• _THE DATA_:
-- Opening Marker --
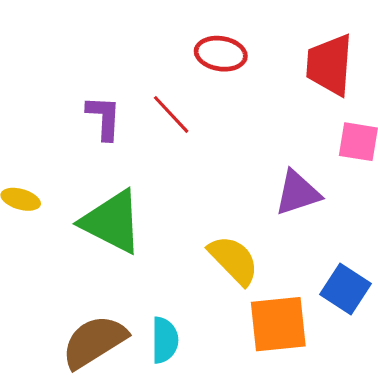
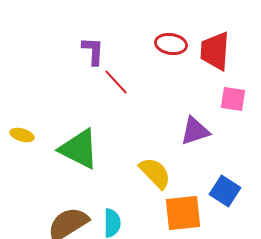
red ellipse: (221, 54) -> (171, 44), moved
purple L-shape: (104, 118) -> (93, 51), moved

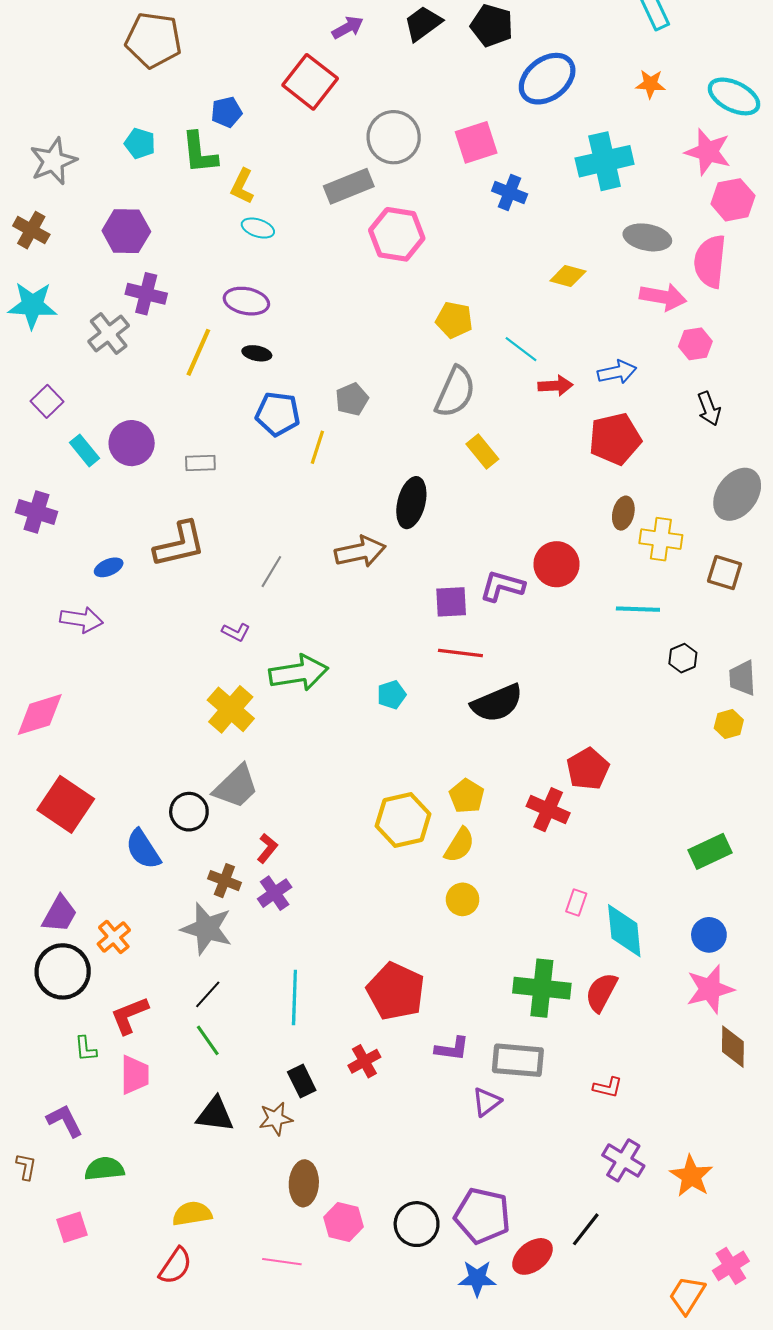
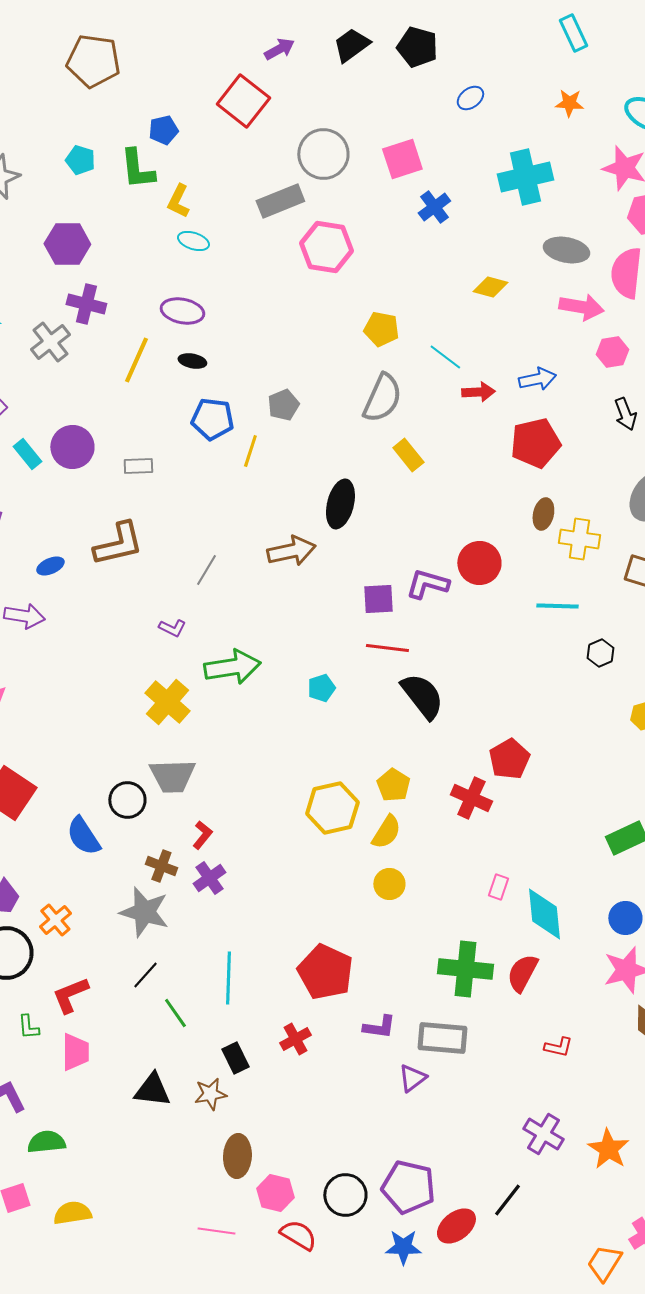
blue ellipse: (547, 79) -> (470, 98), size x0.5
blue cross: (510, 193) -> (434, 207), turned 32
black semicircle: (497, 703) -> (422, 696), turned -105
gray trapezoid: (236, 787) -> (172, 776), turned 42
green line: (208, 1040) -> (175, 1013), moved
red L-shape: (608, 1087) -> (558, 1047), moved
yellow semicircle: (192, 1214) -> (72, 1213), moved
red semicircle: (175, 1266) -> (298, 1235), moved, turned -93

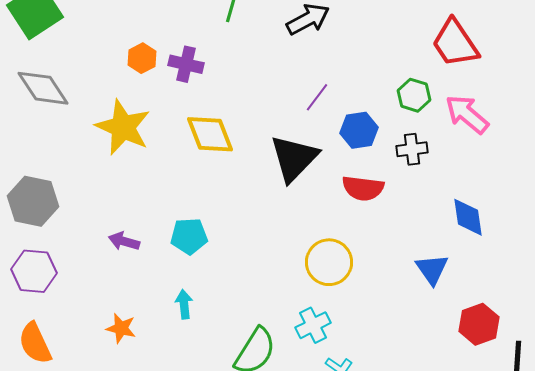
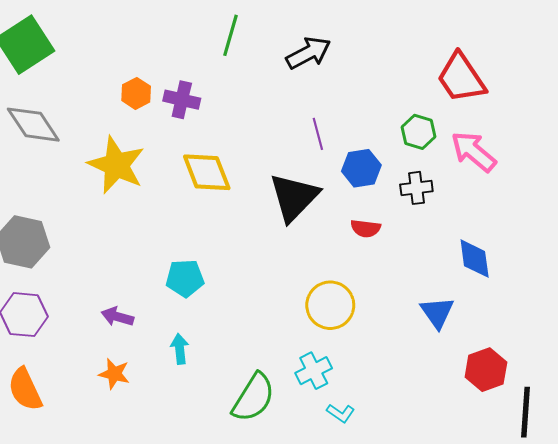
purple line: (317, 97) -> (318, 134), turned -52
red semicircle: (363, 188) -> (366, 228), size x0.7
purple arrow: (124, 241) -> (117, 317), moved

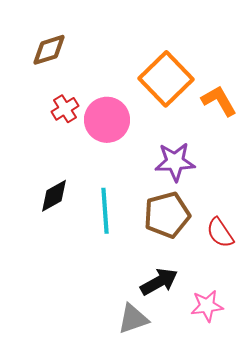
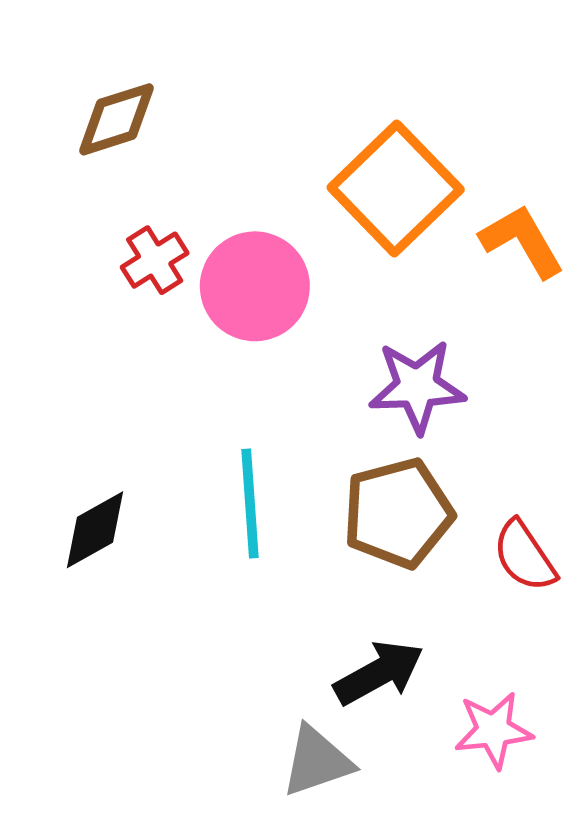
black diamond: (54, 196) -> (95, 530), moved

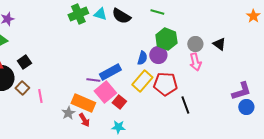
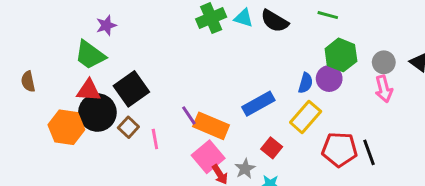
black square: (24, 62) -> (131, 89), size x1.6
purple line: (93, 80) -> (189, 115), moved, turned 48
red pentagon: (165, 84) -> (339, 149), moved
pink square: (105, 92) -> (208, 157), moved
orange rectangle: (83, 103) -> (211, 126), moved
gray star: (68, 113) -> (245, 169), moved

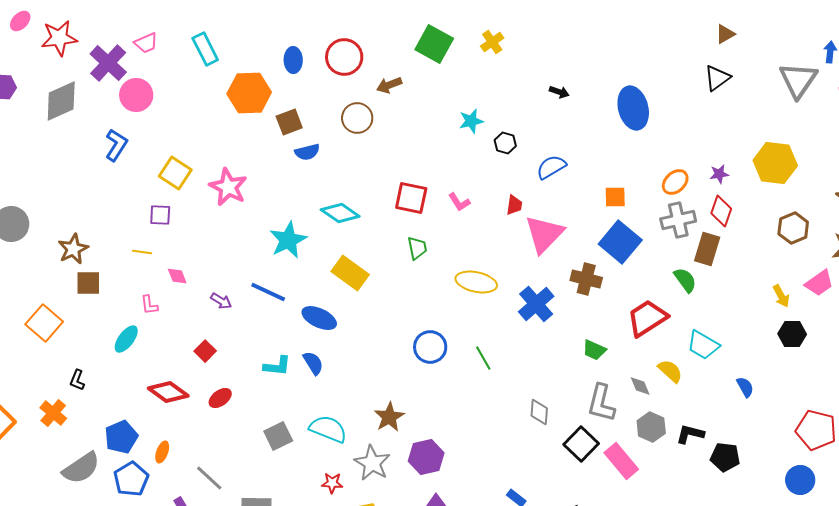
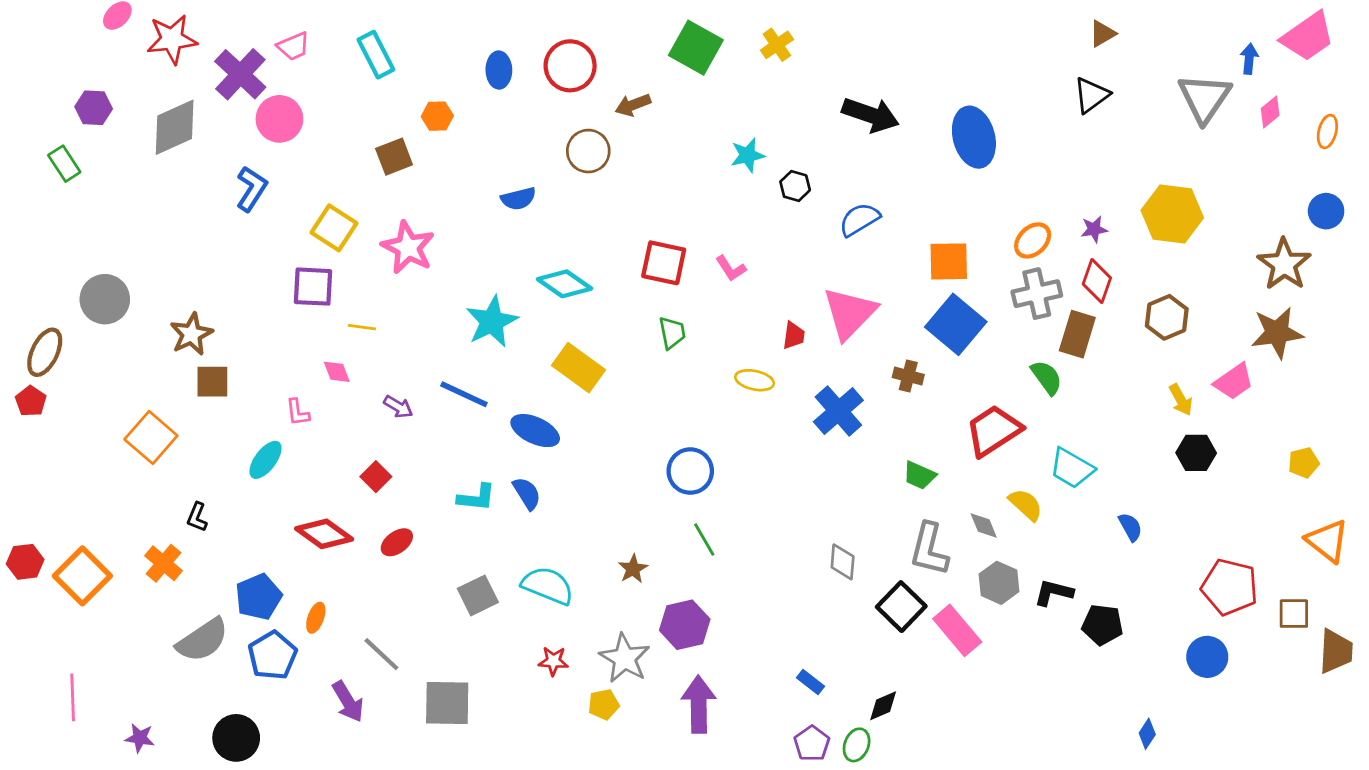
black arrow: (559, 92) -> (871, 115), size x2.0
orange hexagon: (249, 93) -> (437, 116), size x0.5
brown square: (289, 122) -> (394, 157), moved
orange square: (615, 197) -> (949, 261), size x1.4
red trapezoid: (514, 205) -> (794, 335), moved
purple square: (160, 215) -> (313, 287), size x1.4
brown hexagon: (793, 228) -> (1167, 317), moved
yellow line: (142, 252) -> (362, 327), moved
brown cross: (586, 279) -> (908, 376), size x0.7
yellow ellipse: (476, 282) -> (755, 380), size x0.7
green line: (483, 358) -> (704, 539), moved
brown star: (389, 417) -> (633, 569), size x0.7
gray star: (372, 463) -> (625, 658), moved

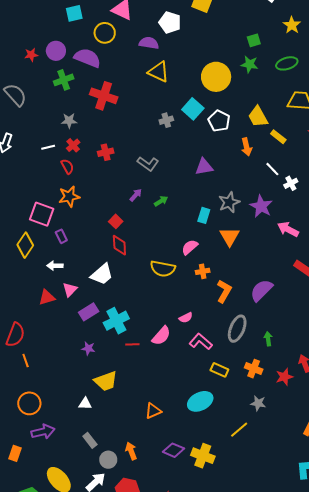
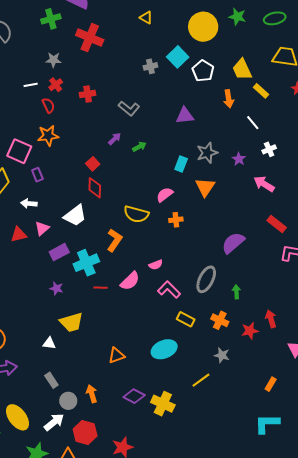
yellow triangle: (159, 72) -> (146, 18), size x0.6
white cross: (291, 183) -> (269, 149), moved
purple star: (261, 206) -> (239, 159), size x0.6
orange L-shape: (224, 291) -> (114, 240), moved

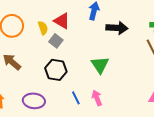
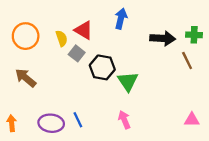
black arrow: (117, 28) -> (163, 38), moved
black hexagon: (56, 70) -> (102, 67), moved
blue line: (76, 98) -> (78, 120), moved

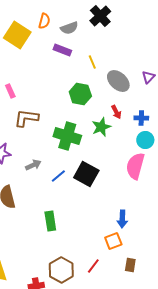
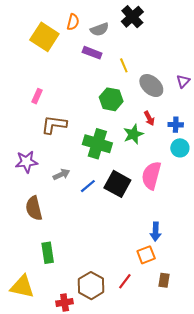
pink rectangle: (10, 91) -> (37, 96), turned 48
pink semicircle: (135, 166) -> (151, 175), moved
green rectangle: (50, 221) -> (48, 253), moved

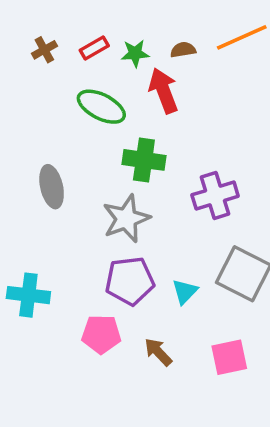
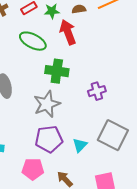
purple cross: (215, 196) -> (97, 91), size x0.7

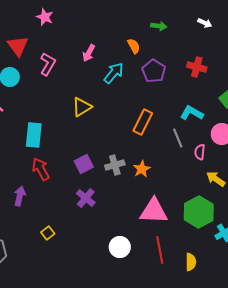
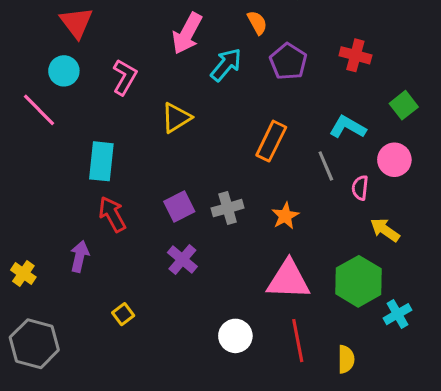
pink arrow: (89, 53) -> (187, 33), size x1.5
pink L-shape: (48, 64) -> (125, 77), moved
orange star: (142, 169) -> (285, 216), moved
-- Closing Marker --
• _TASK DETAILS_:
Word for word, output the lines from the beginning of the listing through the line holding "black semicircle: (497, 703)" and nothing beyond them. Omit the pictures.

• _REPLY TO THE TASK_:
red ellipse: (221, 54) -> (171, 44), moved
purple L-shape: (104, 118) -> (93, 51), moved

blue ellipse: (547, 79) -> (470, 98), size x0.5
blue cross: (510, 193) -> (434, 207), turned 32
black semicircle: (497, 703) -> (422, 696), turned -105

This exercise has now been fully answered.